**Prompt**
Everything in the listing should be copied exactly, save for the pictures.

**Task inputs**
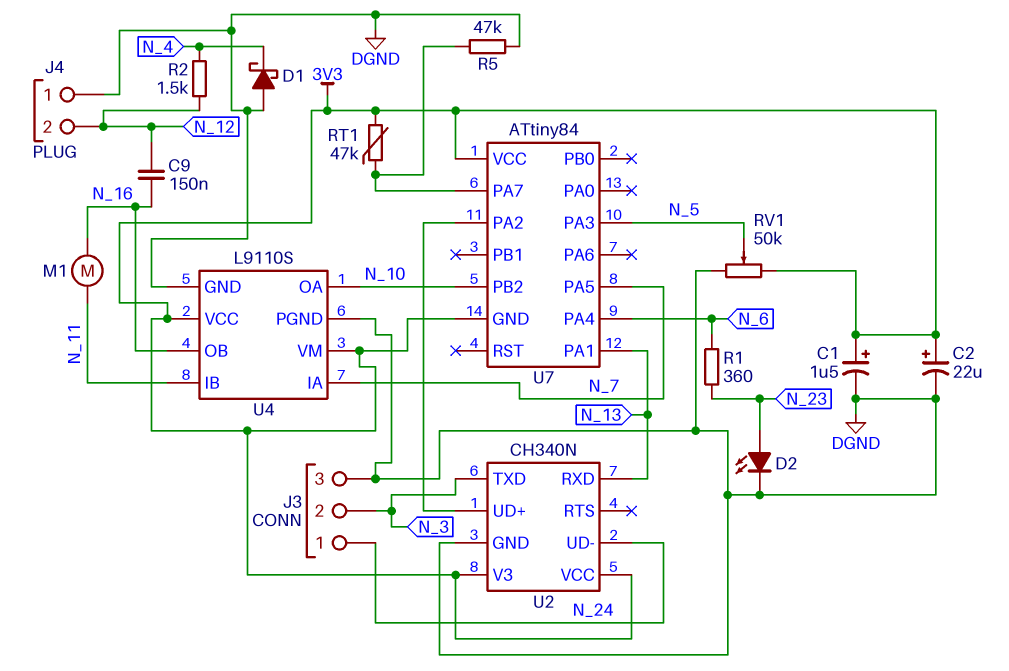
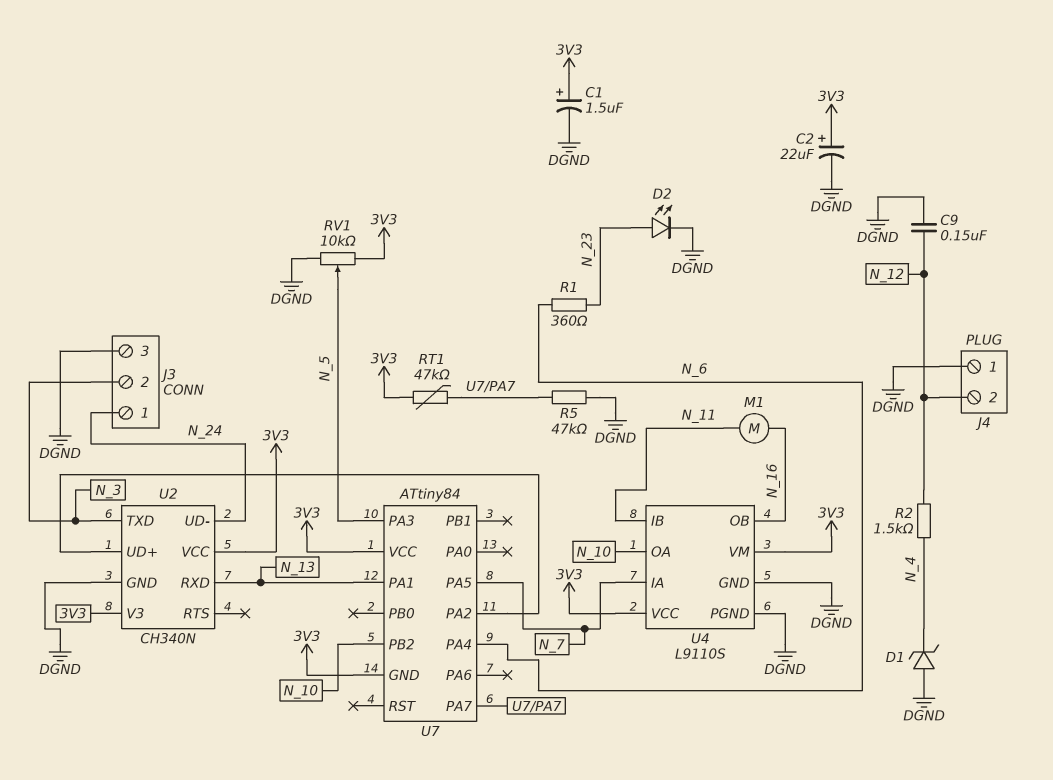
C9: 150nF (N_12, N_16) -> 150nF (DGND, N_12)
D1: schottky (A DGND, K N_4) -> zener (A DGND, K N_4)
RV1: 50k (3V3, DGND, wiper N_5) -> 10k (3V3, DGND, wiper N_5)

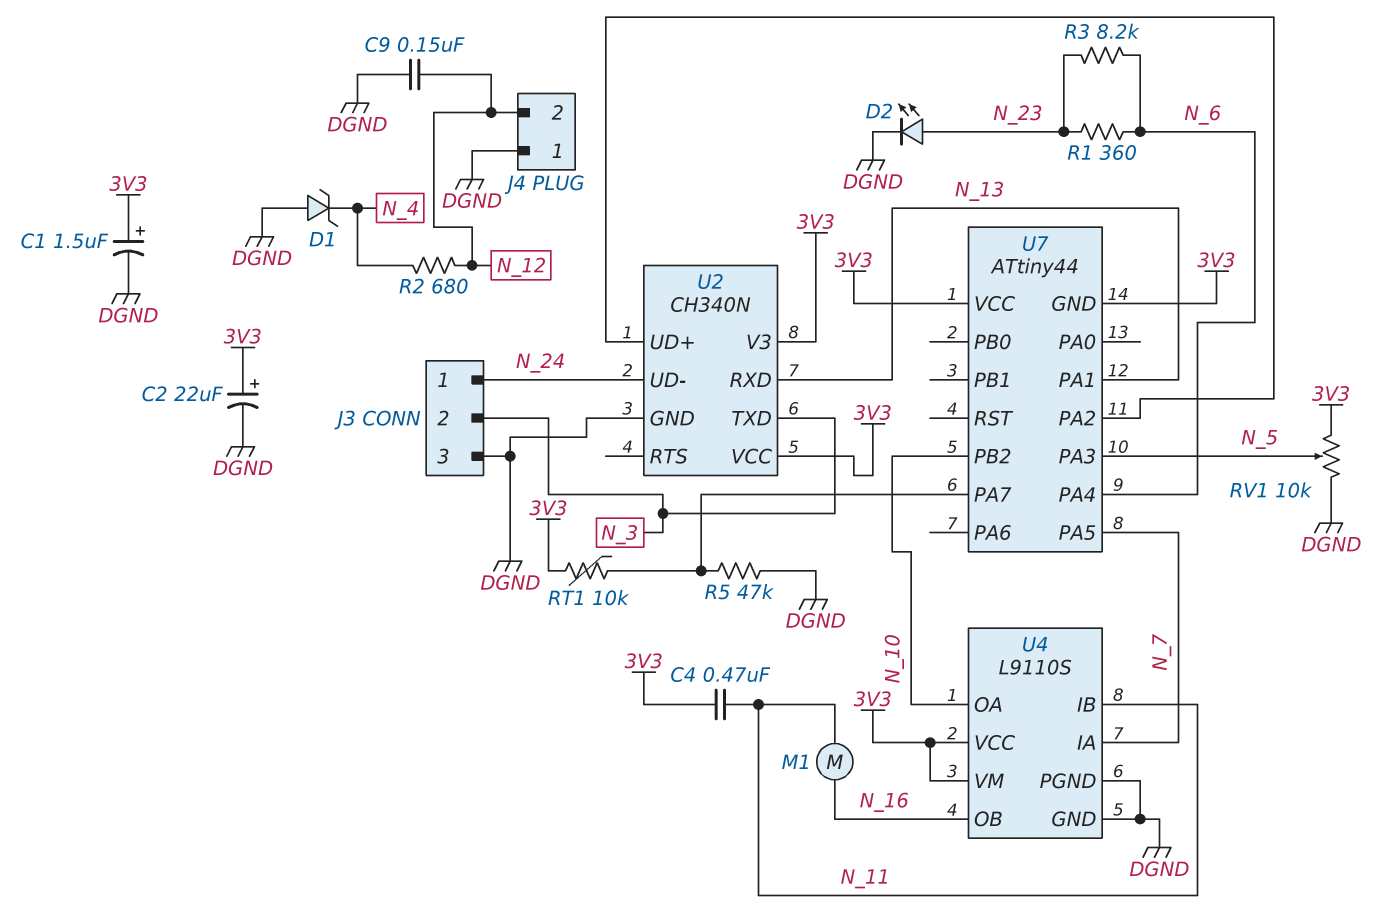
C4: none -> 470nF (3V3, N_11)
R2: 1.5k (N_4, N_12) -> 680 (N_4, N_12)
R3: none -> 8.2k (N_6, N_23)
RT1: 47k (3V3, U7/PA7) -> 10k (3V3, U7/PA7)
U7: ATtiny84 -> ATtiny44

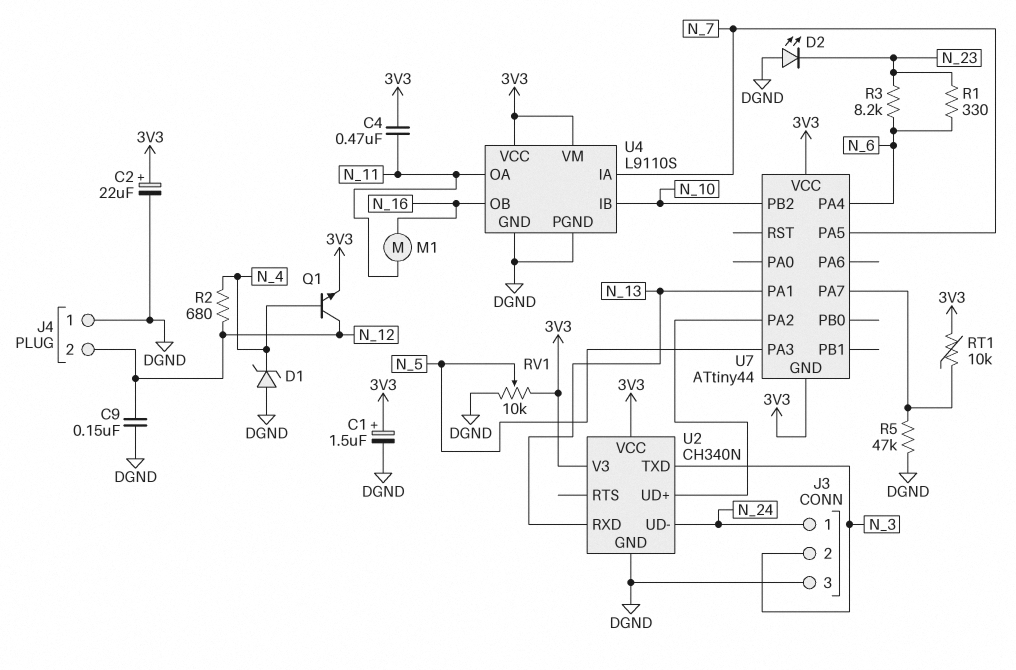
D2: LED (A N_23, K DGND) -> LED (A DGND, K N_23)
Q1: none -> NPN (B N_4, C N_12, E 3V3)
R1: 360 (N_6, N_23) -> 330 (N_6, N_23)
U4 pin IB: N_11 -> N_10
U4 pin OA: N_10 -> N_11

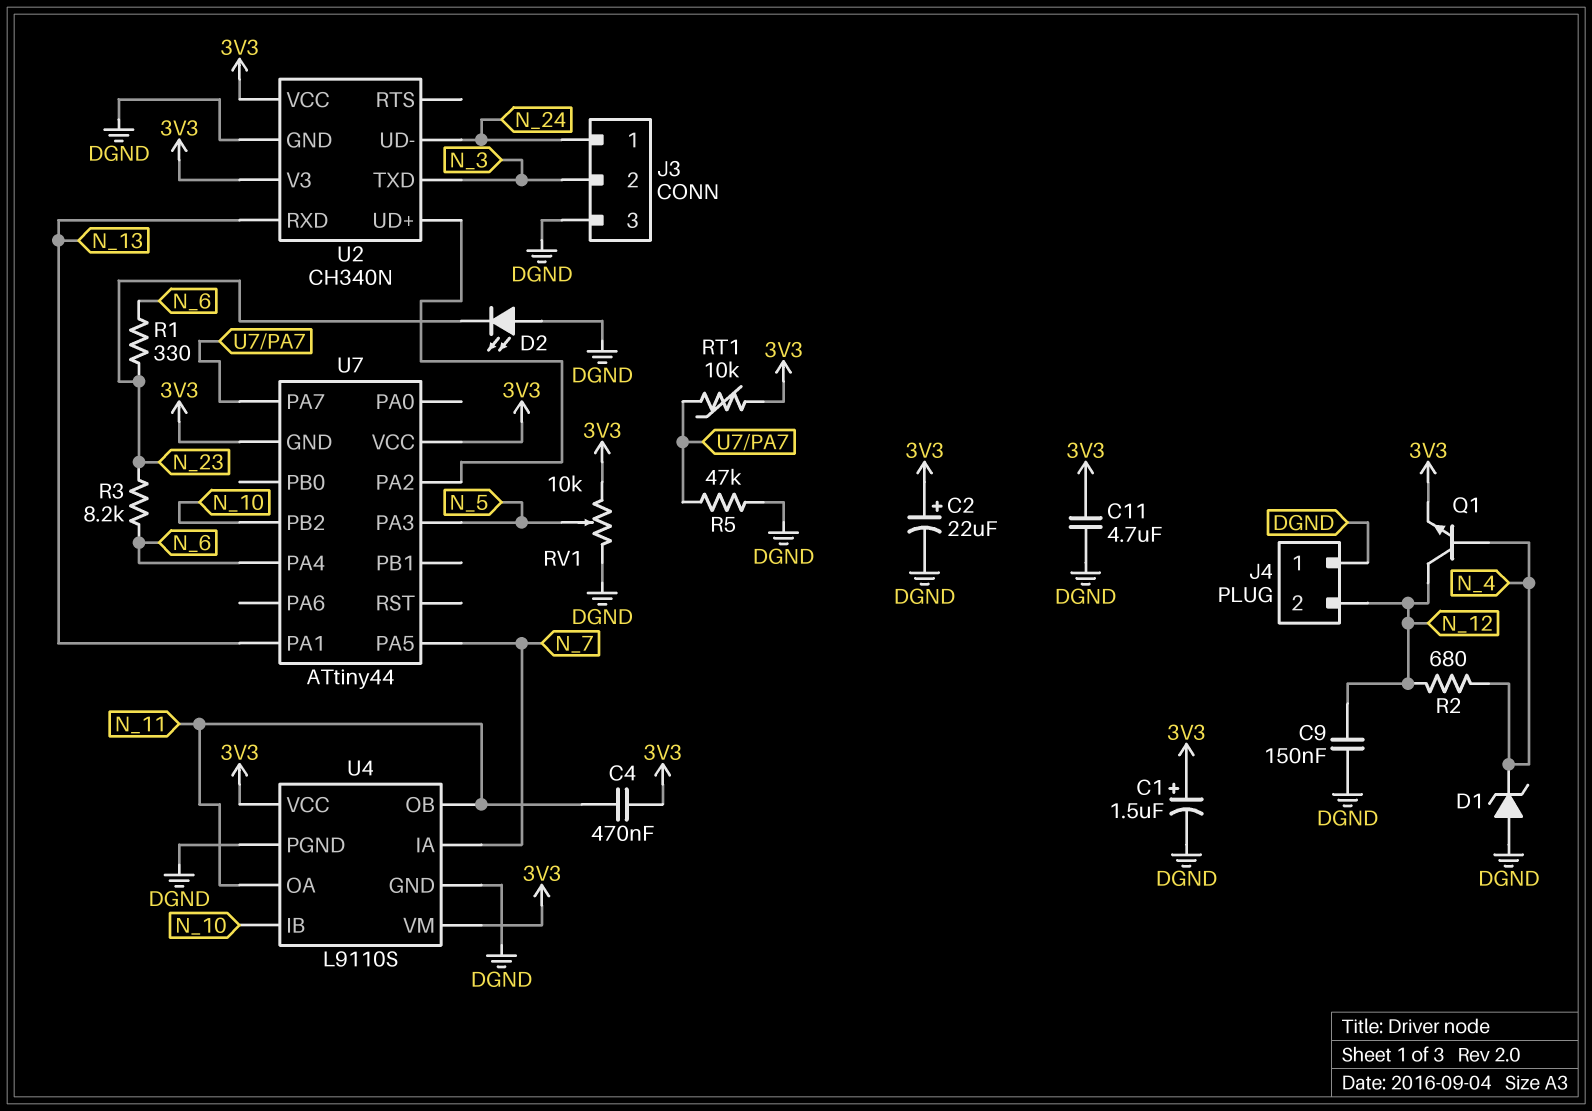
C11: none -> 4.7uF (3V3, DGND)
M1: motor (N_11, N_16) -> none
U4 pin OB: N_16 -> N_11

**Reply**
C9: 150nF (N_12, N_16) -> 150nF (DGND, N_12)
D1: schottky (A DGND, K N_4) -> zener (A DGND, K N_4)
RV1: 50k (3V3, DGND, wiper N_5) -> 10k (3V3, DGND, wiper N_5)

C4: none -> 470nF (3V3, N_11)
R2: 1.5k (N_4, N_12) -> 680 (N_4, N_12)
R3: none -> 8.2k (N_6, N_23)
RT1: 47k (3V3, U7/PA7) -> 10k (3V3, U7/PA7)
U7: ATtiny84 -> ATtiny44

D2: LED (A N_23, K DGND) -> LED (A DGND, K N_23)
Q1: none -> NPN (B N_4, C N_12, E 3V3)
R1: 360 (N_6, N_23) -> 330 (N_6, N_23)
U4 pin IB: N_11 -> N_10
U4 pin OA: N_10 -> N_11

C11: none -> 4.7uF (3V3, DGND)
M1: motor (N_11, N_16) -> none
U4 pin OB: N_16 -> N_11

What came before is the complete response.